WHAT TO DO: Would you retype the listing below word for word, without any of its pictures?

%%

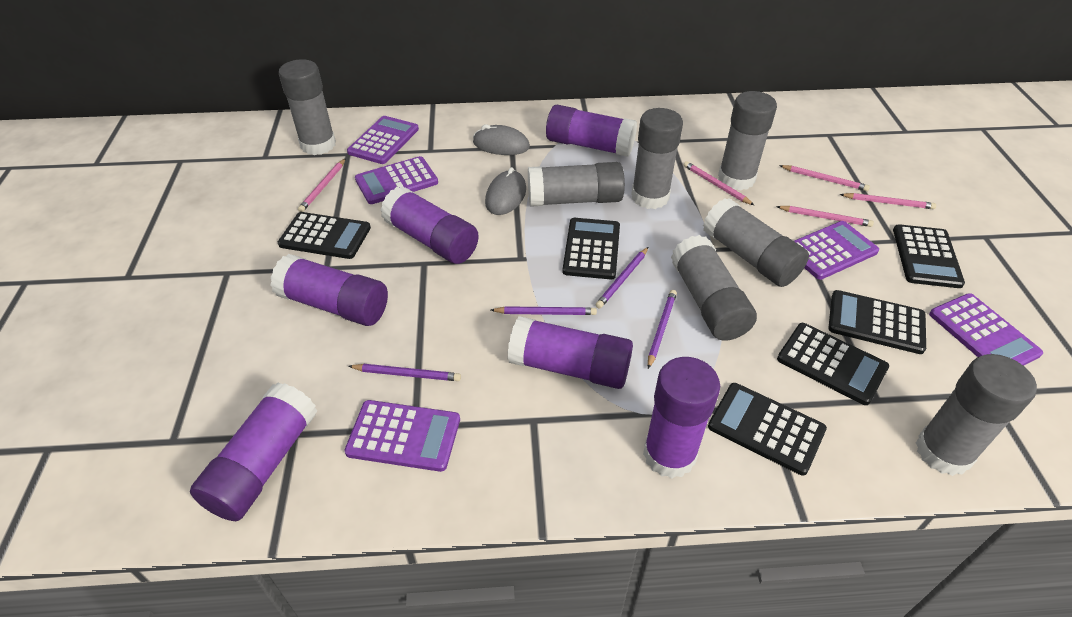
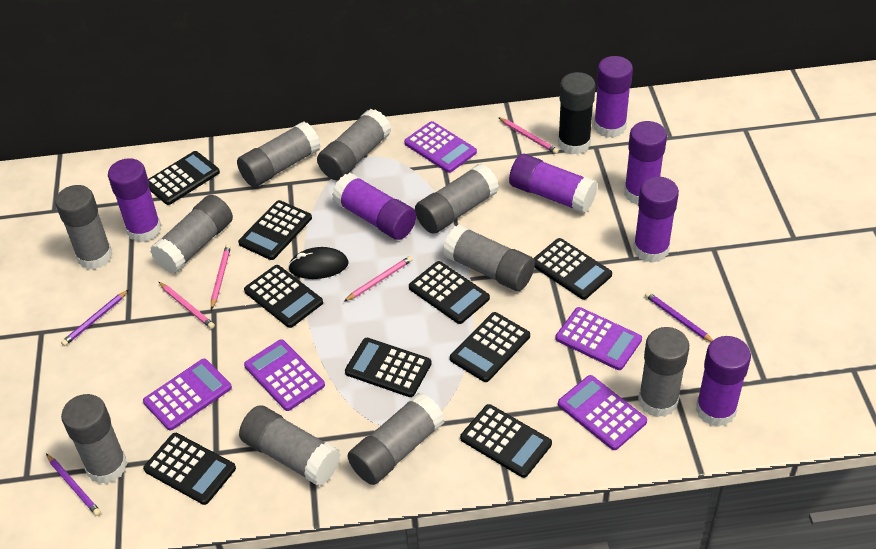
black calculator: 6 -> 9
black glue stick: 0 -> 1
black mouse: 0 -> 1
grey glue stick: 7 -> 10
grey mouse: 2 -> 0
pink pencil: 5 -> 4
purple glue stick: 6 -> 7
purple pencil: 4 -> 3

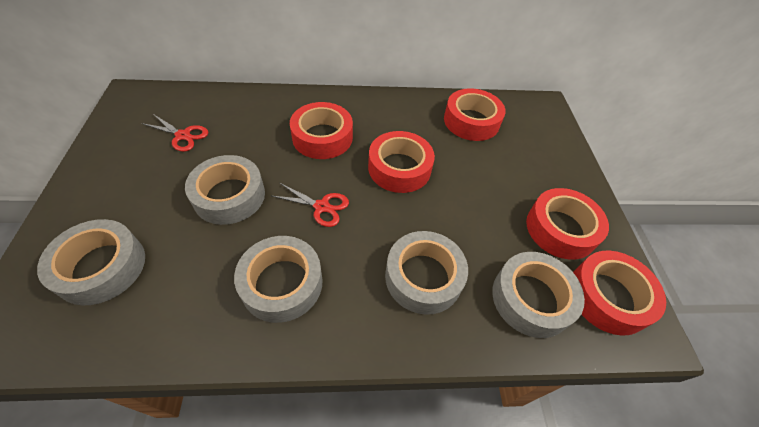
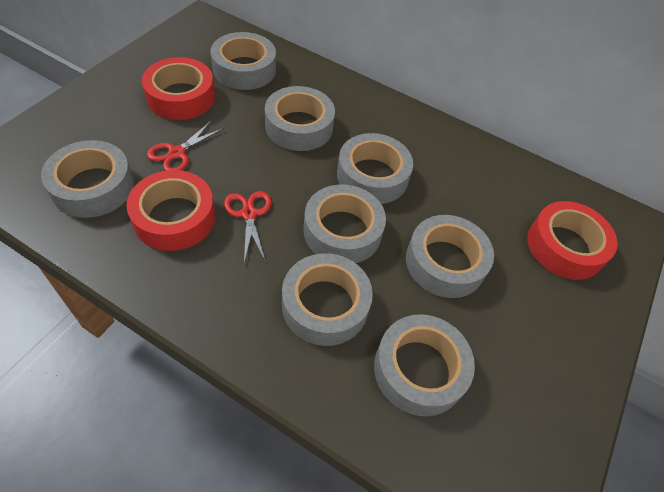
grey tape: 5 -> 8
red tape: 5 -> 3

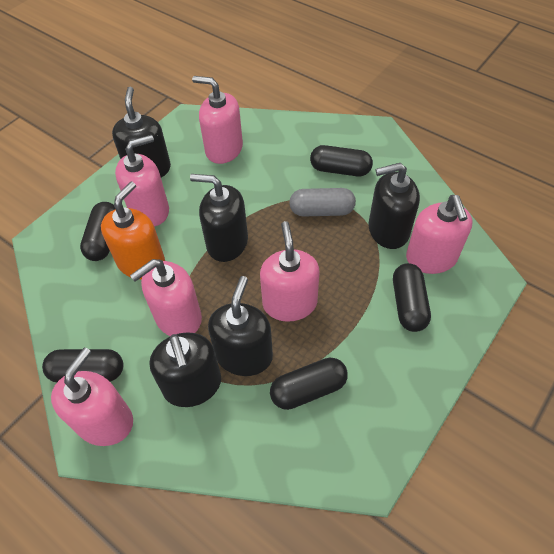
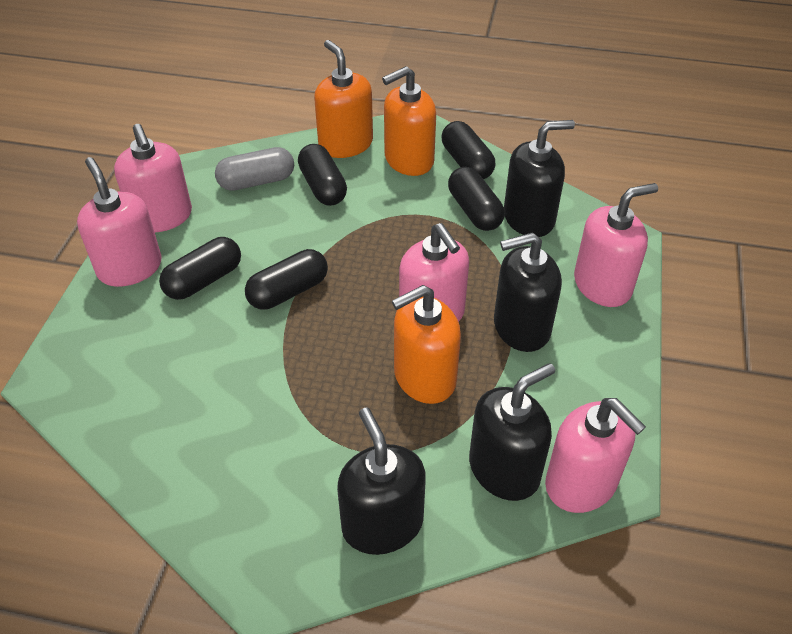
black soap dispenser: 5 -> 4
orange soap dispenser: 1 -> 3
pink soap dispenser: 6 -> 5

%%

ANSWER FOR THE TASK:
black calculator: 6 -> 9
black glue stick: 0 -> 1
black mouse: 0 -> 1
grey glue stick: 7 -> 10
grey mouse: 2 -> 0
pink pencil: 5 -> 4
purple glue stick: 6 -> 7
purple pencil: 4 -> 3

grey tape: 5 -> 8
red tape: 5 -> 3

black soap dispenser: 5 -> 4
orange soap dispenser: 1 -> 3
pink soap dispenser: 6 -> 5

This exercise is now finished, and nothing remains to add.